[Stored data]
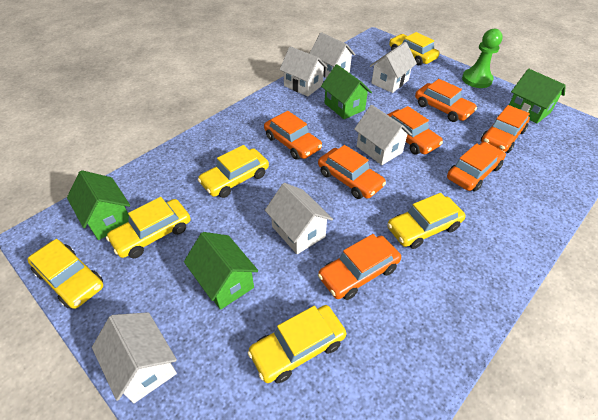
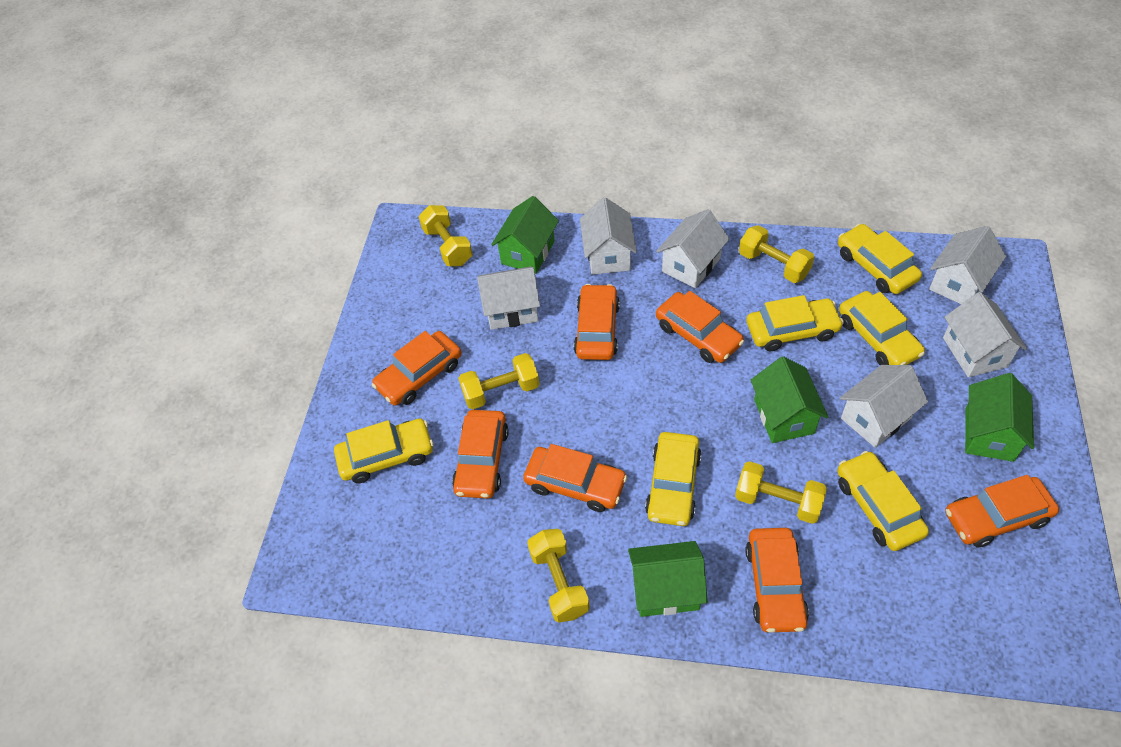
green pawn: 1 -> 0
yellow dumbbell: 0 -> 5

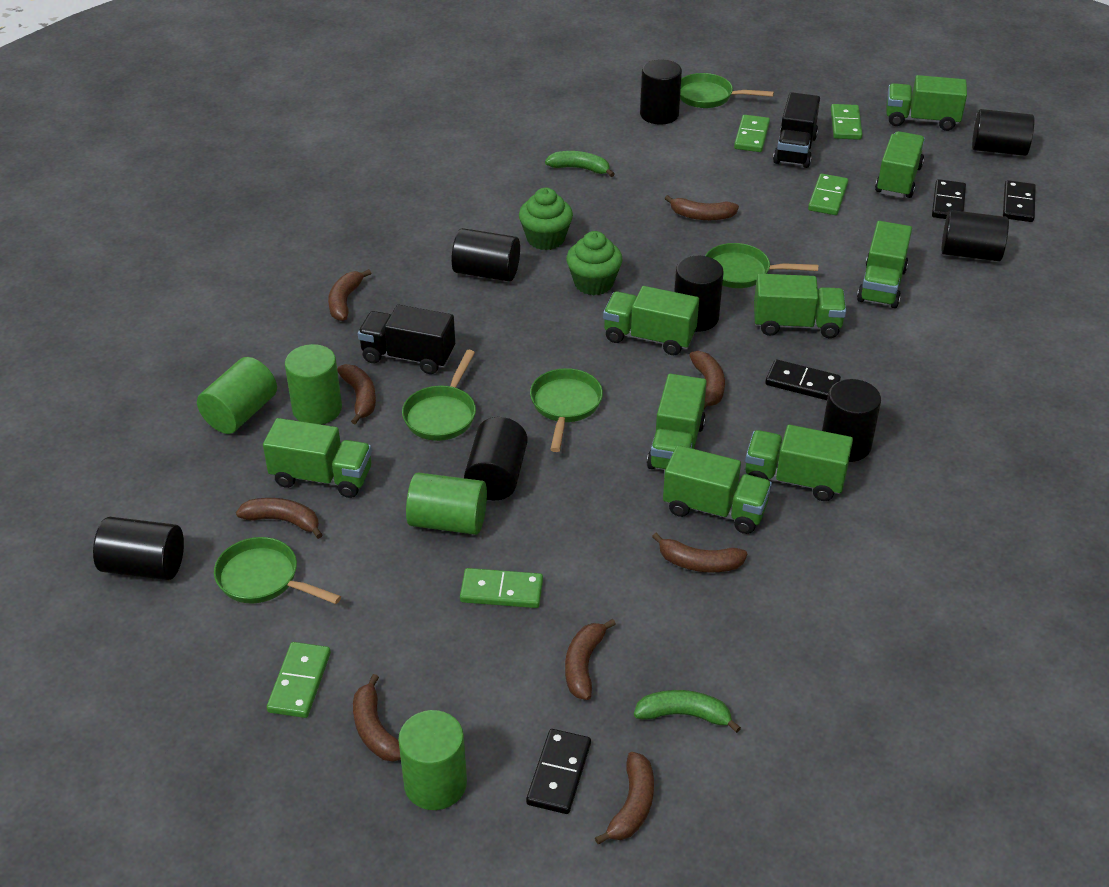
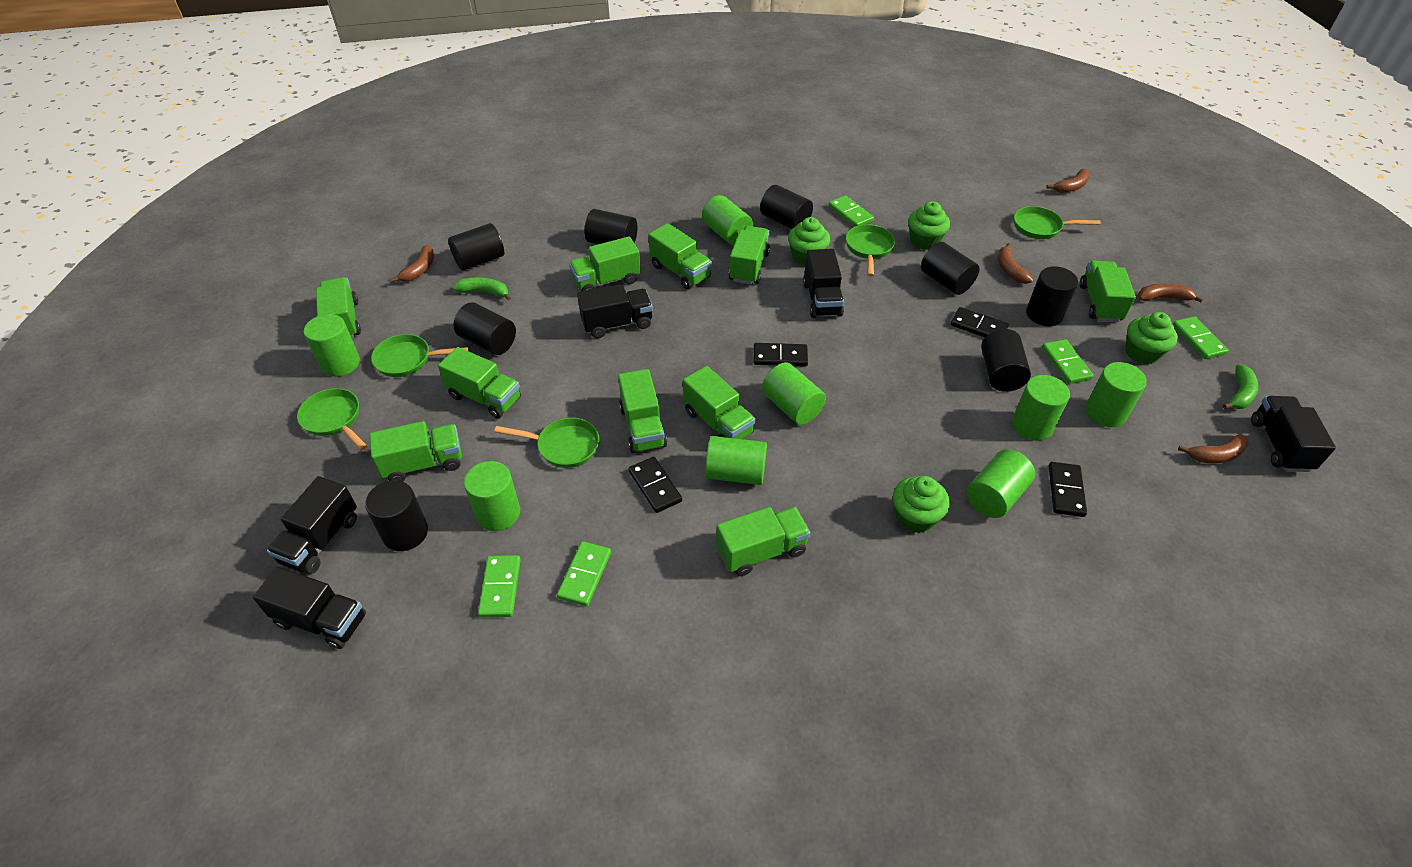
black truck: 2 -> 5
brown banana: 9 -> 5
green cupcake: 2 -> 4
green cylinder: 4 -> 8
green truck: 9 -> 10

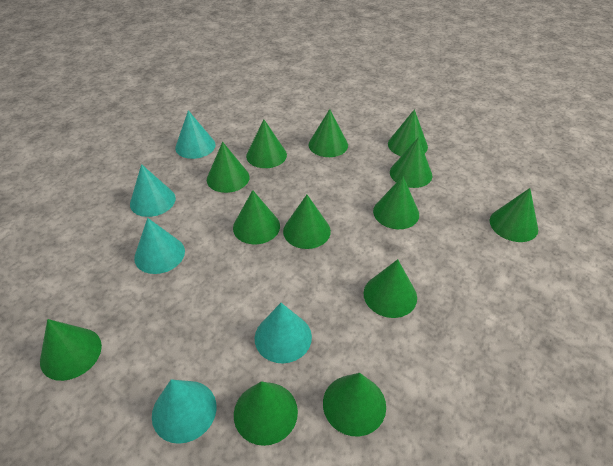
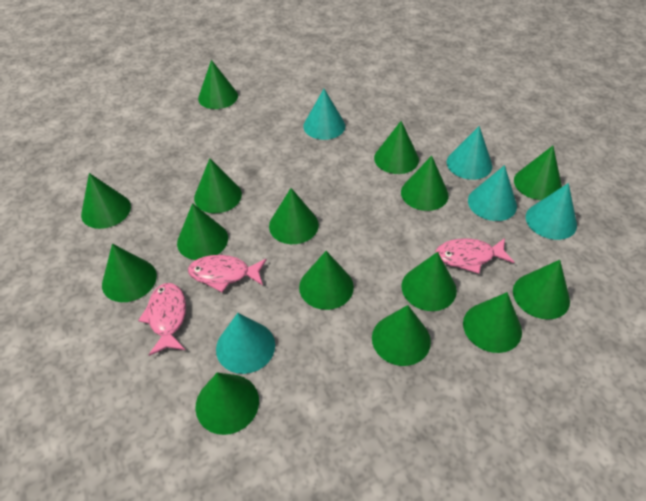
green cone: 13 -> 15
pink fish: 0 -> 3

### Exercise prompt
Reproduce every line above exactly as written, omitting the images.

### Your solution
green pawn: 1 -> 0
yellow dumbbell: 0 -> 5

black truck: 2 -> 5
brown banana: 9 -> 5
green cupcake: 2 -> 4
green cylinder: 4 -> 8
green truck: 9 -> 10

green cone: 13 -> 15
pink fish: 0 -> 3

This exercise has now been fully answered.